Provided data START

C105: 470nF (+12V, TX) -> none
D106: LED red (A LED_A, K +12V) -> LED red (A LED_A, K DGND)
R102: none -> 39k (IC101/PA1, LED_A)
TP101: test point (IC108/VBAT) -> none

Provided data END
Provided data START

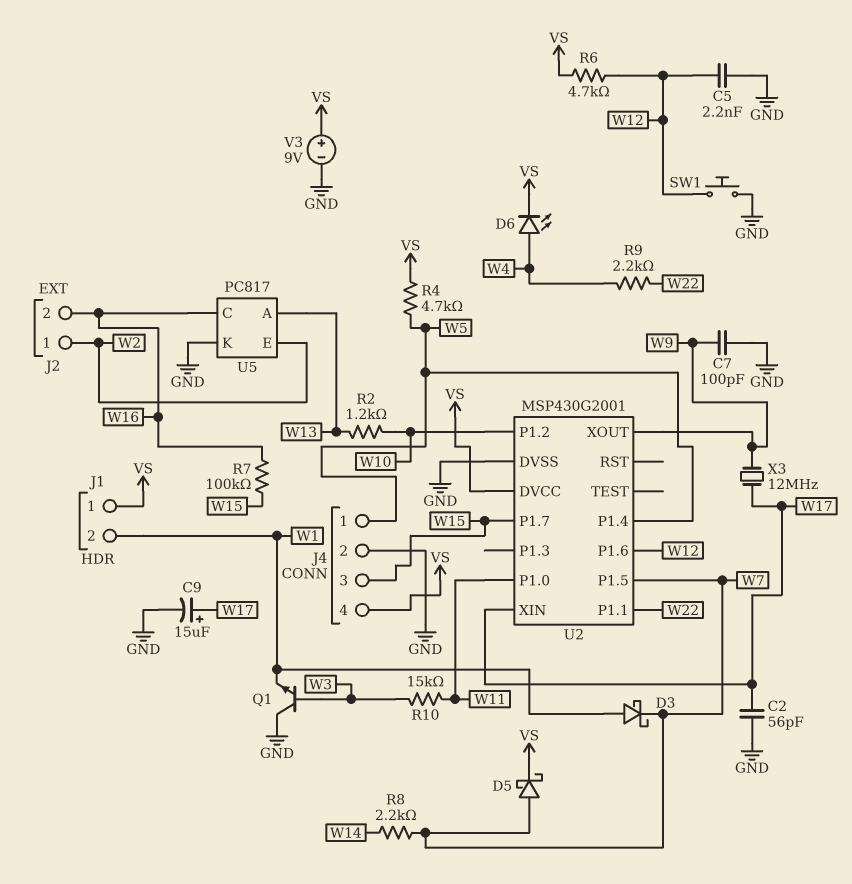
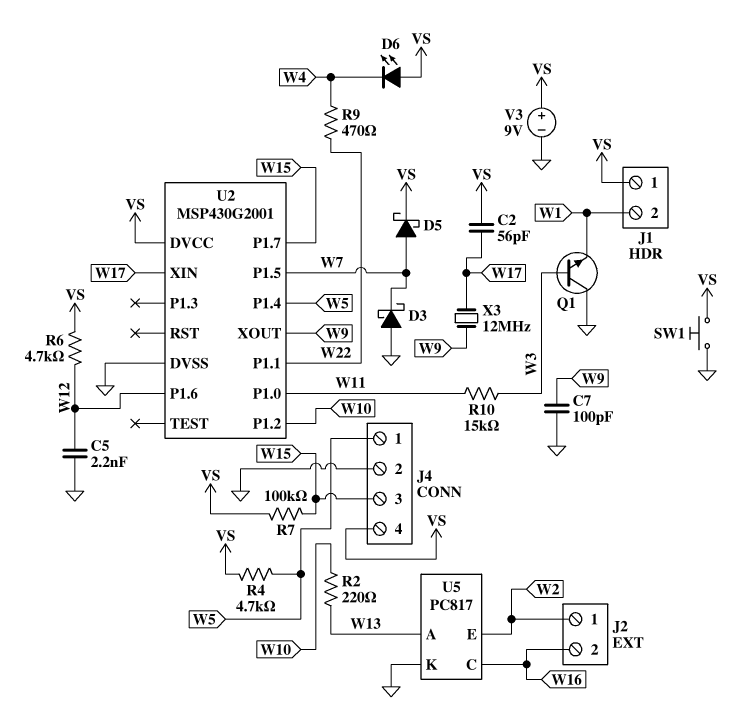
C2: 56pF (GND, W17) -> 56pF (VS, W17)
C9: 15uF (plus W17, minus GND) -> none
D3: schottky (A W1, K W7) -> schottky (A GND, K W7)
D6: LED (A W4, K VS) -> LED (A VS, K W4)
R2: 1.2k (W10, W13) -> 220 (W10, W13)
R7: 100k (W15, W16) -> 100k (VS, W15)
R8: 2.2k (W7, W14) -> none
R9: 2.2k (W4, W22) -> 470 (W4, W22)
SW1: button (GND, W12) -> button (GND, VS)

Provided data END
Provided data START

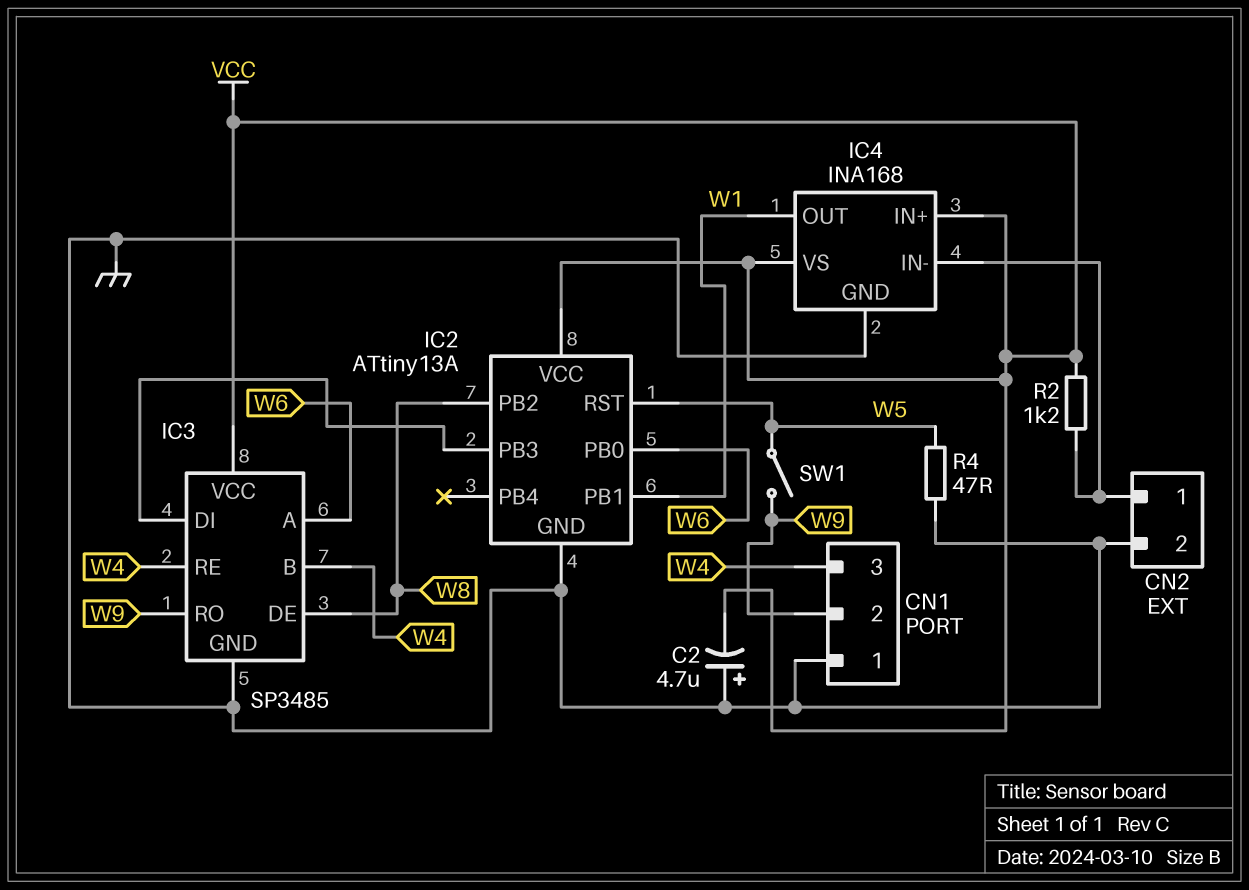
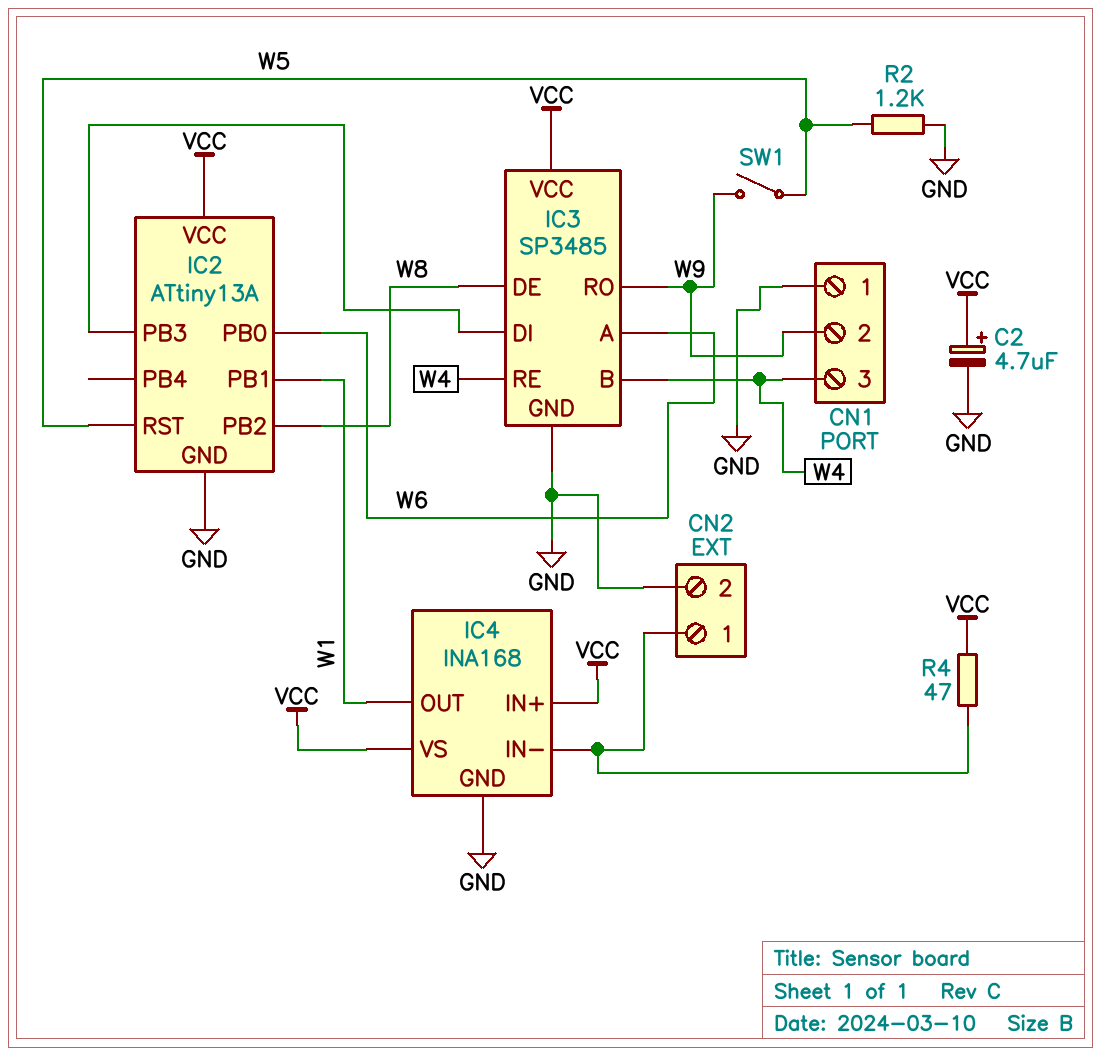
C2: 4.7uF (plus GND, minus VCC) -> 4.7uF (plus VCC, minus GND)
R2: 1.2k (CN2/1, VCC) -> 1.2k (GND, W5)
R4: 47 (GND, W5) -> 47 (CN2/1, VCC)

Provided data END

Using the entries shown above, reproduce verbatim the lines from the line bearing "C2: 56pF (GND, W17) -> 56pF (VS, W17)" to the line bearing "SW1: button (GND, W12) -> button (GND, VS)", inclusive.

• [Answer for this exercise]:
C2: 56pF (GND, W17) -> 56pF (VS, W17)
C9: 15uF (plus W17, minus GND) -> none
D3: schottky (A W1, K W7) -> schottky (A GND, K W7)
D6: LED (A W4, K VS) -> LED (A VS, K W4)
R2: 1.2k (W10, W13) -> 220 (W10, W13)
R7: 100k (W15, W16) -> 100k (VS, W15)
R8: 2.2k (W7, W14) -> none
R9: 2.2k (W4, W22) -> 470 (W4, W22)
SW1: button (GND, W12) -> button (GND, VS)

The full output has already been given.